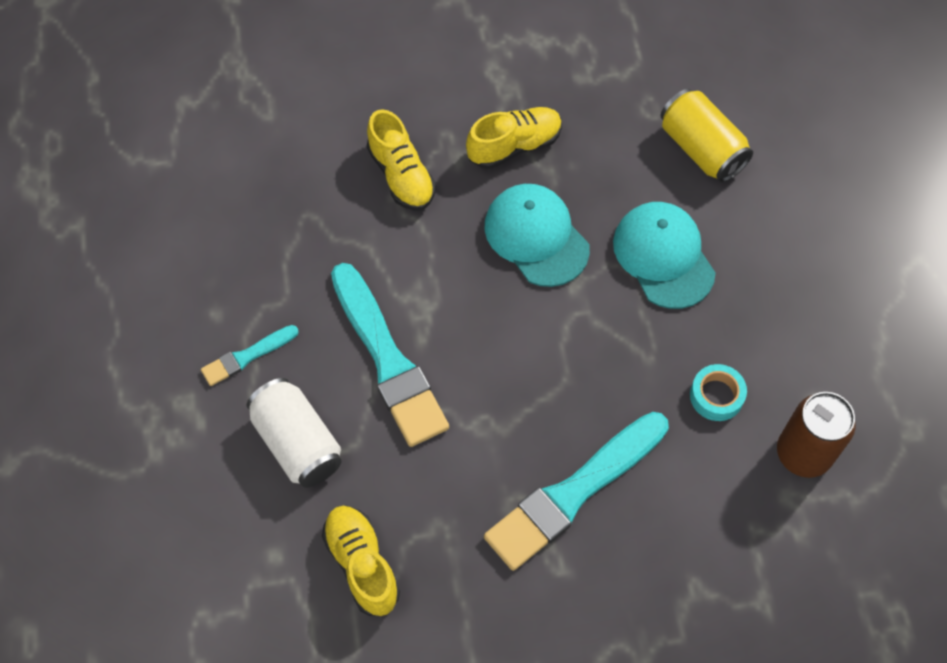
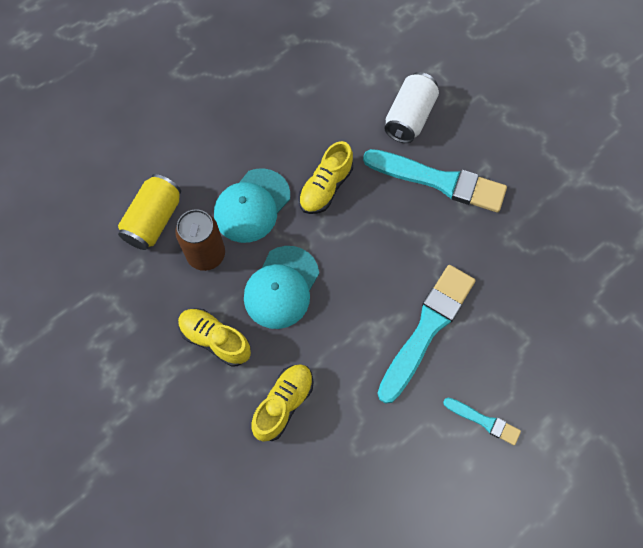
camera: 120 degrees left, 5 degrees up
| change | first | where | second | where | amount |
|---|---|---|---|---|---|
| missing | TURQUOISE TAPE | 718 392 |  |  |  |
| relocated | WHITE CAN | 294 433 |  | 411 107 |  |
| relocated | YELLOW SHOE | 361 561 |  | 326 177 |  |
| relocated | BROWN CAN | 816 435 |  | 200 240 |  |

» TRY IT
The string "relocated": state how many lines above contain it, giving nothing but the number.

» EXERCISE SOLUTION
3